Object state comparisons:
---------------
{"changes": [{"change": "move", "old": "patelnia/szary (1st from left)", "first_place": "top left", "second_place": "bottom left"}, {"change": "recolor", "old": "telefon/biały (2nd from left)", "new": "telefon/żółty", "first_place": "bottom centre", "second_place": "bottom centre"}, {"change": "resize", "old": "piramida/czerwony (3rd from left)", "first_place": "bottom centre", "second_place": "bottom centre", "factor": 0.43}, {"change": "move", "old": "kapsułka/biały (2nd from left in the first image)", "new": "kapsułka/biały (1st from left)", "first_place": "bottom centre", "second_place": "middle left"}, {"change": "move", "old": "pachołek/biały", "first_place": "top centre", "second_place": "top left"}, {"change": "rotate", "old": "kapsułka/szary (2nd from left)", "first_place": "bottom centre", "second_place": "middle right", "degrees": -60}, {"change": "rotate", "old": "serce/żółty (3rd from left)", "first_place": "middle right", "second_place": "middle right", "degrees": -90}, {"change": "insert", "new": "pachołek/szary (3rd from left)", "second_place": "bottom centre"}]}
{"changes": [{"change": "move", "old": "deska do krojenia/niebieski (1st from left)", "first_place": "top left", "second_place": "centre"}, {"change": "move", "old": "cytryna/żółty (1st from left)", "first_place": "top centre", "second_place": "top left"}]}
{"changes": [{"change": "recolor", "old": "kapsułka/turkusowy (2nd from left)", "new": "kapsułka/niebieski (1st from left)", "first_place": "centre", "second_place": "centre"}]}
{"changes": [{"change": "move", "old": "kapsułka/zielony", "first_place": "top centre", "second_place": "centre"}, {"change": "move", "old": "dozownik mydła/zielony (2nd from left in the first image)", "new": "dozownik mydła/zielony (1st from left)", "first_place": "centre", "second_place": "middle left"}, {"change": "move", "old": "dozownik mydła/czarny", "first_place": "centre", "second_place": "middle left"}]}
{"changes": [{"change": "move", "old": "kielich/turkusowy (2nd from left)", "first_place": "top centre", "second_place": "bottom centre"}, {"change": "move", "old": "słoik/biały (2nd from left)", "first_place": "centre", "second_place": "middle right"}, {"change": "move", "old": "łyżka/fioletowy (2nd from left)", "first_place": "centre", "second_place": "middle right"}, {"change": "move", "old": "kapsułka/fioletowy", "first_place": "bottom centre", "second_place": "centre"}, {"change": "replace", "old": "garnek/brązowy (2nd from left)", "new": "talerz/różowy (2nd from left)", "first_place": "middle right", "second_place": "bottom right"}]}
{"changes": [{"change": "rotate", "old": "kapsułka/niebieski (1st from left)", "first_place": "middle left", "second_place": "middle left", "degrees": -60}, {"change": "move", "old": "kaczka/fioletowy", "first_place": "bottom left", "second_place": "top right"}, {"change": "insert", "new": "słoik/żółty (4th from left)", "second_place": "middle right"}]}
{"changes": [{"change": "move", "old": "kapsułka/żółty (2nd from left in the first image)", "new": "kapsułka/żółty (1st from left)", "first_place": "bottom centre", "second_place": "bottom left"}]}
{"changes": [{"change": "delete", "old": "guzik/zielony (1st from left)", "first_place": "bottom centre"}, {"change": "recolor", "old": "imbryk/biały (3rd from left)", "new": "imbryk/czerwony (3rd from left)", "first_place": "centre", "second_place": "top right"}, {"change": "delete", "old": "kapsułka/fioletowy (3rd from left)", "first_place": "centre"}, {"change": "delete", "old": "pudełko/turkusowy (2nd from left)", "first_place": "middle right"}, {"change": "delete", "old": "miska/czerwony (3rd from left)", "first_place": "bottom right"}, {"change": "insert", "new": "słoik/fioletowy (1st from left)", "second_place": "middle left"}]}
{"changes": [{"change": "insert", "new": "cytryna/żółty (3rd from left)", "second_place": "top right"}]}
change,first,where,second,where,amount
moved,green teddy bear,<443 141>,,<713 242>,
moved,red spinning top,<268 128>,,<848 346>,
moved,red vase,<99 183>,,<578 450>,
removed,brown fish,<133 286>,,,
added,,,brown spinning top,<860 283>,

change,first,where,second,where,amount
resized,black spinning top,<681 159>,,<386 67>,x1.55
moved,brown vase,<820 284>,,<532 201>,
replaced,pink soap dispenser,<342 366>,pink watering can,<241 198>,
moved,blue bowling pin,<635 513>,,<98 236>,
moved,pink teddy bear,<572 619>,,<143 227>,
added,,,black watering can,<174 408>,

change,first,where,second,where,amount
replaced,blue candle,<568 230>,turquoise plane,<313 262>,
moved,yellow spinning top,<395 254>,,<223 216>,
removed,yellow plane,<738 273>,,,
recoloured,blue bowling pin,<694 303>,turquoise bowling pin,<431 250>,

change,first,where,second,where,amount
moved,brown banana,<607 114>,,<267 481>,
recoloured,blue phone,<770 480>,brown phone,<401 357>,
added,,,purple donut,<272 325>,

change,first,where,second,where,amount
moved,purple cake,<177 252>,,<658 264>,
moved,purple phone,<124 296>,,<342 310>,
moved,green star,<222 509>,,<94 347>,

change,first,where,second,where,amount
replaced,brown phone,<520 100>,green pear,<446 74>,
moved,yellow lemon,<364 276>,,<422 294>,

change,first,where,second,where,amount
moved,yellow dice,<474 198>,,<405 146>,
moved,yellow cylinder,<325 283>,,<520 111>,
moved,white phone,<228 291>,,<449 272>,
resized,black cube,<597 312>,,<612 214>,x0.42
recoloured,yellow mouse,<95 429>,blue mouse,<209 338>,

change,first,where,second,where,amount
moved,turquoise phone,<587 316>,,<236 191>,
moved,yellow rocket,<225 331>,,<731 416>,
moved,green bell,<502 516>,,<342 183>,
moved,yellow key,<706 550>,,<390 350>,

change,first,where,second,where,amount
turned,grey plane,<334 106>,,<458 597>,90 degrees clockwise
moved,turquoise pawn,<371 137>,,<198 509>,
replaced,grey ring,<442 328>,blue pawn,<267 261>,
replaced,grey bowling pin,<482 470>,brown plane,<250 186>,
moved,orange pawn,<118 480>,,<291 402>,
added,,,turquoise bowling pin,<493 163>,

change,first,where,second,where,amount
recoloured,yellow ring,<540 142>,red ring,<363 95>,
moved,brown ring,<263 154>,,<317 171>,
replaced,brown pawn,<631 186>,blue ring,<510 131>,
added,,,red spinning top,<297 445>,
---------------
Every entry above should be transcribed exactly and in full.

{"changes": [{"change": "move", "old": "patelnia/szary (1st from left)", "first_place": "top left", "second_place": "bottom left"}, {"change": "recolor", "old": "telefon/biały (2nd from left)", "new": "telefon/żółty", "first_place": "bottom centre", "second_place": "bottom centre"}, {"change": "resize", "old": "piramida/czerwony (3rd from left)", "first_place": "bottom centre", "second_place": "bottom centre", "factor": 0.43}, {"change": "move", "old": "kapsułka/biały (2nd from left in the first image)", "new": "kapsułka/biały (1st from left)", "first_place": "bottom centre", "second_place": "middle left"}, {"change": "move", "old": "pachołek/biały", "first_place": "top centre", "second_place": "top left"}, {"change": "rotate", "old": "kapsułka/szary (2nd from left)", "first_place": "bottom centre", "second_place": "middle right", "degrees": -60}, {"change": "rotate", "old": "serce/żółty (3rd from left)", "first_place": "middle right", "second_place": "middle right", "degrees": -90}, {"change": "insert", "new": "pachołek/szary (3rd from left)", "second_place": "bottom centre"}]}
{"changes": [{"change": "move", "old": "deska do krojenia/niebieski (1st from left)", "first_place": "top left", "second_place": "centre"}, {"change": "move", "old": "cytryna/żółty (1st from left)", "first_place": "top centre", "second_place": "top left"}]}
{"changes": [{"change": "recolor", "old": "kapsułka/turkusowy (2nd from left)", "new": "kapsułka/niebieski (1st from left)", "first_place": "centre", "second_place": "centre"}]}
{"changes": [{"change": "move", "old": "kapsułka/zielony", "first_place": "top centre", "second_place": "centre"}, {"change": "move", "old": "dozownik mydła/zielony (2nd from left in the first image)", "new": "dozownik mydła/zielony (1st from left)", "first_place": "centre", "second_place": "middle left"}, {"change": "move", "old": "dozownik mydła/czarny", "first_place": "centre", "second_place": "middle left"}]}
{"changes": [{"change": "move", "old": "kielich/turkusowy (2nd from left)", "first_place": "top centre", "second_place": "bottom centre"}, {"change": "move", "old": "słoik/biały (2nd from left)", "first_place": "centre", "second_place": "middle right"}, {"change": "move", "old": "łyżka/fioletowy (2nd from left)", "first_place": "centre", "second_place": "middle right"}, {"change": "move", "old": "kapsułka/fioletowy", "first_place": "bottom centre", "second_place": "centre"}, {"change": "replace", "old": "garnek/brązowy (2nd from left)", "new": "talerz/różowy (2nd from left)", "first_place": "middle right", "second_place": "bottom right"}]}
{"changes": [{"change": "rotate", "old": "kapsułka/niebieski (1st from left)", "first_place": "middle left", "second_place": "middle left", "degrees": -60}, {"change": "move", "old": "kaczka/fioletowy", "first_place": "bottom left", "second_place": "top right"}, {"change": "insert", "new": "słoik/żółty (4th from left)", "second_place": "middle right"}]}
{"changes": [{"change": "move", "old": "kapsułka/żółty (2nd from left in the first image)", "new": "kapsułka/żółty (1st from left)", "first_place": "bottom centre", "second_place": "bottom left"}]}
{"changes": [{"change": "delete", "old": "guzik/zielony (1st from left)", "first_place": "bottom centre"}, {"change": "recolor", "old": "imbryk/biały (3rd from left)", "new": "imbryk/czerwony (3rd from left)", "first_place": "centre", "second_place": "top right"}, {"change": "delete", "old": "kapsułka/fioletowy (3rd from left)", "first_place": "centre"}, {"change": "delete", "old": "pudełko/turkusowy (2nd from left)", "first_place": "middle right"}, {"change": "delete", "old": "miska/czerwony (3rd from left)", "first_place": "bottom right"}, {"change": "insert", "new": "słoik/fioletowy (1st from left)", "second_place": "middle left"}]}
{"changes": [{"change": "insert", "new": "cytryna/żółty (3rd from left)", "second_place": "top right"}]}
change,first,where,second,where,amount
moved,green teddy bear,<443 141>,,<713 242>,
moved,red spinning top,<268 128>,,<848 346>,
moved,red vase,<99 183>,,<578 450>,
removed,brown fish,<133 286>,,,
added,,,brown spinning top,<860 283>,

change,first,where,second,where,amount
resized,black spinning top,<681 159>,,<386 67>,x1.55
moved,brown vase,<820 284>,,<532 201>,
replaced,pink soap dispenser,<342 366>,pink watering can,<241 198>,
moved,blue bowling pin,<635 513>,,<98 236>,
moved,pink teddy bear,<572 619>,,<143 227>,
added,,,black watering can,<174 408>,

change,first,where,second,where,amount
replaced,blue candle,<568 230>,turquoise plane,<313 262>,
moved,yellow spinning top,<395 254>,,<223 216>,
removed,yellow plane,<738 273>,,,
recoloured,blue bowling pin,<694 303>,turquoise bowling pin,<431 250>,

change,first,where,second,where,amount
moved,brown banana,<607 114>,,<267 481>,
recoloured,blue phone,<770 480>,brown phone,<401 357>,
added,,,purple donut,<272 325>,

change,first,where,second,where,amount
moved,purple cake,<177 252>,,<658 264>,
moved,purple phone,<124 296>,,<342 310>,
moved,green star,<222 509>,,<94 347>,

change,first,where,second,where,amount
replaced,brown phone,<520 100>,green pear,<446 74>,
moved,yellow lemon,<364 276>,,<422 294>,

change,first,where,second,where,amount
moved,yellow dice,<474 198>,,<405 146>,
moved,yellow cylinder,<325 283>,,<520 111>,
moved,white phone,<228 291>,,<449 272>,
resized,black cube,<597 312>,,<612 214>,x0.42
recoloured,yellow mouse,<95 429>,blue mouse,<209 338>,

change,first,where,second,where,amount
moved,turquoise phone,<587 316>,,<236 191>,
moved,yellow rocket,<225 331>,,<731 416>,
moved,green bell,<502 516>,,<342 183>,
moved,yellow key,<706 550>,,<390 350>,

change,first,where,second,where,amount
turned,grey plane,<334 106>,,<458 597>,90 degrees clockwise
moved,turquoise pawn,<371 137>,,<198 509>,
replaced,grey ring,<442 328>,blue pawn,<267 261>,
replaced,grey bowling pin,<482 470>,brown plane,<250 186>,
moved,orange pawn,<118 480>,,<291 402>,
added,,,turquoise bowling pin,<493 163>,

change,first,where,second,where,amount
recoloured,yellow ring,<540 142>,red ring,<363 95>,
moved,brown ring,<263 154>,,<317 171>,
replaced,brown pawn,<631 186>,blue ring,<510 131>,
added,,,red spinning top,<297 445>,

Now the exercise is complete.